Given instruction
In the records below, locate the line containing "Where is **stroma**?", then output that line and all later lines exactly, through the last one.

Given records

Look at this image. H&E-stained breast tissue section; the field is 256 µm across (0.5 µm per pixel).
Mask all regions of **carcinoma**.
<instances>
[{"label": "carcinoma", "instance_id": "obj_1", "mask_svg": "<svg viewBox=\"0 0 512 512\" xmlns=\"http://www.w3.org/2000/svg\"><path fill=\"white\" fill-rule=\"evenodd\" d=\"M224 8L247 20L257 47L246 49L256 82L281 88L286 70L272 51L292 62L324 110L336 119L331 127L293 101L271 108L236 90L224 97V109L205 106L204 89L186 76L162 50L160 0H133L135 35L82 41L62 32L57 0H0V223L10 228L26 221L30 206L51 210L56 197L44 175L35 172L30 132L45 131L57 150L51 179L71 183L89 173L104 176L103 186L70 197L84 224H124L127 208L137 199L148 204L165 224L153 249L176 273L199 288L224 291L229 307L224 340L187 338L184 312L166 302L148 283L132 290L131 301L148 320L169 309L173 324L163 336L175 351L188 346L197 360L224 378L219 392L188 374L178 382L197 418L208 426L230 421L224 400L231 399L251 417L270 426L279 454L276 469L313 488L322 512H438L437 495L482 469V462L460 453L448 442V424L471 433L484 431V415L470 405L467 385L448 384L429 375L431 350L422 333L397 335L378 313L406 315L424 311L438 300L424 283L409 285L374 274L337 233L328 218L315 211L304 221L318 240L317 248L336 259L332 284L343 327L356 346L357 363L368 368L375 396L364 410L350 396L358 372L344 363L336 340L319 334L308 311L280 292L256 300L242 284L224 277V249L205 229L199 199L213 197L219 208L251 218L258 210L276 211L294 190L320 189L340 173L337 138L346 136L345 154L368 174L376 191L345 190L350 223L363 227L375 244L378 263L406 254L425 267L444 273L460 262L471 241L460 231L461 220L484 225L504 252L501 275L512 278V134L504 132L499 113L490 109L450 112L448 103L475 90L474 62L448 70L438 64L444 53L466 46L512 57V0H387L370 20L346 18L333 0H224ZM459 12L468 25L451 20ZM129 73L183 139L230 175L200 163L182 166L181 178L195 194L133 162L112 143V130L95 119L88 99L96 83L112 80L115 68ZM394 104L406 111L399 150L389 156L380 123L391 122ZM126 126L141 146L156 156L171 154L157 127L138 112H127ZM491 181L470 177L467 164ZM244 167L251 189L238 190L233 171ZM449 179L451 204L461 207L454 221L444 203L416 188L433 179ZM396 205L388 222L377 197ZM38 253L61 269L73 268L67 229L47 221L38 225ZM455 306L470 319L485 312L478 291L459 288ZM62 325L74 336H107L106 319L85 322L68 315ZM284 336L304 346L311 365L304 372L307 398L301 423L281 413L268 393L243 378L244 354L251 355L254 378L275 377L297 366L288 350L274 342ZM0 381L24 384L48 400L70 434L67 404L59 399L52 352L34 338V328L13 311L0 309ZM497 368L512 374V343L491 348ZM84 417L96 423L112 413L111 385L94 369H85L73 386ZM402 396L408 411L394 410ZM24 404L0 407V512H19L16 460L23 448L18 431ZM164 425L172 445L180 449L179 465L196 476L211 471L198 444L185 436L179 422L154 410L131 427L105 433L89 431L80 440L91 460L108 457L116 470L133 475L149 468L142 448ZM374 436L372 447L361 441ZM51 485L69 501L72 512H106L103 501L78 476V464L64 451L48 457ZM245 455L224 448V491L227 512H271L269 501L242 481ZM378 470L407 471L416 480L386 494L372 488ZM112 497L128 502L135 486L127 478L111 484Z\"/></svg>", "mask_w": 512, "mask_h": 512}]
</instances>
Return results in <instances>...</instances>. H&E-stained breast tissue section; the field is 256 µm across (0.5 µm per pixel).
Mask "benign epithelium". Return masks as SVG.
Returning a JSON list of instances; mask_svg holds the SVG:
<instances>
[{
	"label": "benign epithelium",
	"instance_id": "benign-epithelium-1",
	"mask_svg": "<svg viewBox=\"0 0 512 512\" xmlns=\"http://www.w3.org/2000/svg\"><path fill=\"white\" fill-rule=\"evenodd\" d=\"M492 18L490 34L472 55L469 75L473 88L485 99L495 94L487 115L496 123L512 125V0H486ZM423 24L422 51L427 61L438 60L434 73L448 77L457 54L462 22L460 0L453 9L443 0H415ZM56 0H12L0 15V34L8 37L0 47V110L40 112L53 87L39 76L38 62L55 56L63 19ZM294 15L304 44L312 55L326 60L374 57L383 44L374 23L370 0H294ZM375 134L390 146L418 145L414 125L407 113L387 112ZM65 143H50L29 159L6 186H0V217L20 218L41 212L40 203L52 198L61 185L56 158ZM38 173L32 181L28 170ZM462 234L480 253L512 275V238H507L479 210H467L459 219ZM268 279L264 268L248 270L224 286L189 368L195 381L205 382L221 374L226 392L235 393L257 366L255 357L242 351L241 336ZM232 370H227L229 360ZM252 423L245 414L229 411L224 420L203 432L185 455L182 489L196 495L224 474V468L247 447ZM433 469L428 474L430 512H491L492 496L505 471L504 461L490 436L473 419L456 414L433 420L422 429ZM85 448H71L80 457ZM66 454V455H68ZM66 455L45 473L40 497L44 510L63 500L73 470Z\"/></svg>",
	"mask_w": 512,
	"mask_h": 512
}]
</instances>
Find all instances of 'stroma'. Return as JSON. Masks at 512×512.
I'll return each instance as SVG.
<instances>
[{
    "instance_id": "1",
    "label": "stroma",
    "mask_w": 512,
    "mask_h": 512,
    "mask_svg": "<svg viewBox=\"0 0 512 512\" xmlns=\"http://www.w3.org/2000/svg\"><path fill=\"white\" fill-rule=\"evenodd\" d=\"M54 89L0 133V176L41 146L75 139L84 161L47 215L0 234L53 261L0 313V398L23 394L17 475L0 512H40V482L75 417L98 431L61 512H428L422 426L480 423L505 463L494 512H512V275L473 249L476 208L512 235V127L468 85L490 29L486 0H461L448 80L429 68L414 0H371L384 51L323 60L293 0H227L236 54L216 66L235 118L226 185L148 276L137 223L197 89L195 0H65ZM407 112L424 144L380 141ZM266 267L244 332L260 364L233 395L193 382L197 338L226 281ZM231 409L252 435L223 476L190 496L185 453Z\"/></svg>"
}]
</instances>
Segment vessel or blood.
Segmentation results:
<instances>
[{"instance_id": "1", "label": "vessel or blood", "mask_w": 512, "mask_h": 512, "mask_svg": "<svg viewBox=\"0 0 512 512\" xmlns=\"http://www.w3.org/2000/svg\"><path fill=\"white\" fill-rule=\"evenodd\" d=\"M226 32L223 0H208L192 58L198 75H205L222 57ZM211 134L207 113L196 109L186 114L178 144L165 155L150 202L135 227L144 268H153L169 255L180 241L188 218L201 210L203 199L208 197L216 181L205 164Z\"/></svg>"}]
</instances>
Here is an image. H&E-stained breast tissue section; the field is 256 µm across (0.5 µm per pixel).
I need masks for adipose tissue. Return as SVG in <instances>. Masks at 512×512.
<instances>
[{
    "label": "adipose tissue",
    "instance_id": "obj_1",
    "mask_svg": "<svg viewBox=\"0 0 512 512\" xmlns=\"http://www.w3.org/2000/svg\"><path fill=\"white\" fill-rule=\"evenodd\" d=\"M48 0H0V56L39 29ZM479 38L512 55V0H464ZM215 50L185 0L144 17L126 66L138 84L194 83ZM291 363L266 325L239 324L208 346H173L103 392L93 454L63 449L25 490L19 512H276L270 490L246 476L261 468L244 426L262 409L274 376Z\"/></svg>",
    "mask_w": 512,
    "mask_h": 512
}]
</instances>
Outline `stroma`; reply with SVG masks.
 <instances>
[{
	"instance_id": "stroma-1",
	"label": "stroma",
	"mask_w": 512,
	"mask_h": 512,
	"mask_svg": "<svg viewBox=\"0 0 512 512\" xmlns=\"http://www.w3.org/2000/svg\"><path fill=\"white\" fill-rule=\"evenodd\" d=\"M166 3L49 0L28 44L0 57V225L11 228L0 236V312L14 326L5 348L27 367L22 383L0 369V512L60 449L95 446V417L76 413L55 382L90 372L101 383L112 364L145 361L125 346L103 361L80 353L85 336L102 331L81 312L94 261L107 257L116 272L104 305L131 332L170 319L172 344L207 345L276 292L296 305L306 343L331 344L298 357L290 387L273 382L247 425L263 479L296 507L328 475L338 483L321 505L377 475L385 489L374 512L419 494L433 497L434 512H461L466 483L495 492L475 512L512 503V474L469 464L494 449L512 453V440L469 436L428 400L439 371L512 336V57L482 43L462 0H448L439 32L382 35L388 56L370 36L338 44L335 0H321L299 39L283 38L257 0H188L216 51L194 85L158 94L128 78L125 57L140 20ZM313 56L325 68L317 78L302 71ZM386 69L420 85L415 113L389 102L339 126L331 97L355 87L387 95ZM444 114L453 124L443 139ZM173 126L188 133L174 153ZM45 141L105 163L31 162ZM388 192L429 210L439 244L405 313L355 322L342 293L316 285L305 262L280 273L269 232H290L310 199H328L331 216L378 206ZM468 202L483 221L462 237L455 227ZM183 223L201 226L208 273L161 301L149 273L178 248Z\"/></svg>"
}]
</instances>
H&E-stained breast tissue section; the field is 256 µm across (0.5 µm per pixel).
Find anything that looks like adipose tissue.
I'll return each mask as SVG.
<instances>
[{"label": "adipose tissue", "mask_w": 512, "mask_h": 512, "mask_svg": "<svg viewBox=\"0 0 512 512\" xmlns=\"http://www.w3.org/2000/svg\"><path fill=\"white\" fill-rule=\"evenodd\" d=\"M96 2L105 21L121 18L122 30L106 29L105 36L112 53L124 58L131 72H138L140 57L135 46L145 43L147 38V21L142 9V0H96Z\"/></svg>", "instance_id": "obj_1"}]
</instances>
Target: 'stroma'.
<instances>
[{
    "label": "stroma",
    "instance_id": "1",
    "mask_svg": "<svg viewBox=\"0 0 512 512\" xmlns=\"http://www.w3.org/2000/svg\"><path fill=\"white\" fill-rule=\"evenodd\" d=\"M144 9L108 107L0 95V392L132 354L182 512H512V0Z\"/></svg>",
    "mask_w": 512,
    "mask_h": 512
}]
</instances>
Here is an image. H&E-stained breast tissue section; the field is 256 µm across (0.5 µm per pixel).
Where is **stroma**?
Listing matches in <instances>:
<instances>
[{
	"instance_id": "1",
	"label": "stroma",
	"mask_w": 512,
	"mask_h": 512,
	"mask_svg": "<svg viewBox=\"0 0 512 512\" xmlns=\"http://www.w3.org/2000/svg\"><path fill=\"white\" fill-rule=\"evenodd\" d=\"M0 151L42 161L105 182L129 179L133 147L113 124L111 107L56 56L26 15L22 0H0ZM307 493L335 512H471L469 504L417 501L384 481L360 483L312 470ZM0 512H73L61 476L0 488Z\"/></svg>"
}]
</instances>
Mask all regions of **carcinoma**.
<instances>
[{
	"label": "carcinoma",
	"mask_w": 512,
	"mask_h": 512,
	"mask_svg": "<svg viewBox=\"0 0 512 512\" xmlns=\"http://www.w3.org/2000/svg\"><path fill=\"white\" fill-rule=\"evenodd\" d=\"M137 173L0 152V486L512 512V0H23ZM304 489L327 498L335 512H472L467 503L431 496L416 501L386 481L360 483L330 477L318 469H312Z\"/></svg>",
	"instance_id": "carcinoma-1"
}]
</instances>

Solution for this task
Where is **stroma**?
Listing matches in <instances>:
<instances>
[{
	"instance_id": "1",
	"label": "stroma",
	"mask_w": 512,
	"mask_h": 512,
	"mask_svg": "<svg viewBox=\"0 0 512 512\" xmlns=\"http://www.w3.org/2000/svg\"><path fill=\"white\" fill-rule=\"evenodd\" d=\"M0 151L42 161L105 182L129 179L133 147L113 124L111 107L56 56L26 15L22 0H0ZM307 493L335 512H471L469 504L417 501L384 481L360 483L312 470ZM0 512H73L61 476L0 488Z\"/></svg>"
}]
</instances>
Mask all regions of **carcinoma**.
<instances>
[{
	"label": "carcinoma",
	"mask_w": 512,
	"mask_h": 512,
	"mask_svg": "<svg viewBox=\"0 0 512 512\" xmlns=\"http://www.w3.org/2000/svg\"><path fill=\"white\" fill-rule=\"evenodd\" d=\"M137 173L0 152V486L512 512V0H23ZM304 489L327 498L335 512H472L467 503L431 496L416 501L386 481L360 483L330 477L318 469H312Z\"/></svg>",
	"instance_id": "carcinoma-1"
}]
</instances>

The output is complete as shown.